▶ [Aim of the exercise]: Where the records hold the string "naranja", show the whole line it sits on.

[Extracted data entries]
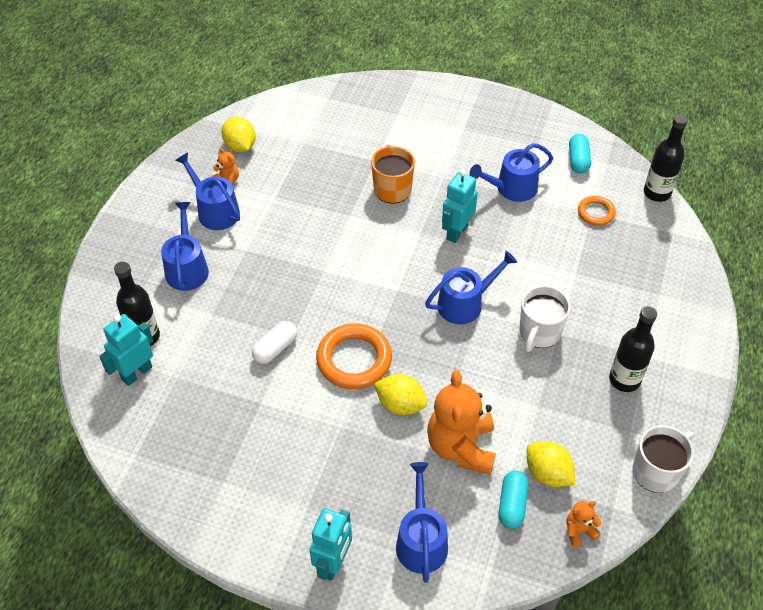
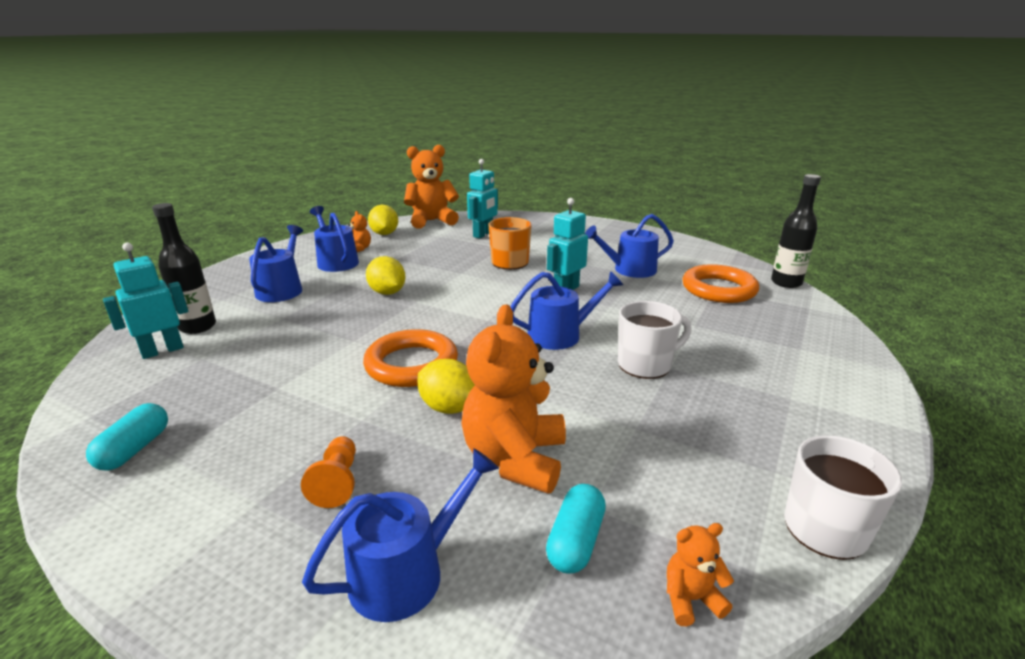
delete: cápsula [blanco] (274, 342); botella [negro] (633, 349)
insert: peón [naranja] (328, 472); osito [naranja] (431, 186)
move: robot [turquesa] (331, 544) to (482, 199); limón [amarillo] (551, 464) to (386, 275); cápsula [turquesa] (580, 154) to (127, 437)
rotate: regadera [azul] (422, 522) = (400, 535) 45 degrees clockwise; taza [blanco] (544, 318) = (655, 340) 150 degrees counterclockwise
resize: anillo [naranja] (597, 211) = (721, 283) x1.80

▶ [Response]:
insert: peón [naranja] (328, 472); osito [naranja] (431, 186)
resize: anillo [naranja] (597, 211) = (721, 283) x1.80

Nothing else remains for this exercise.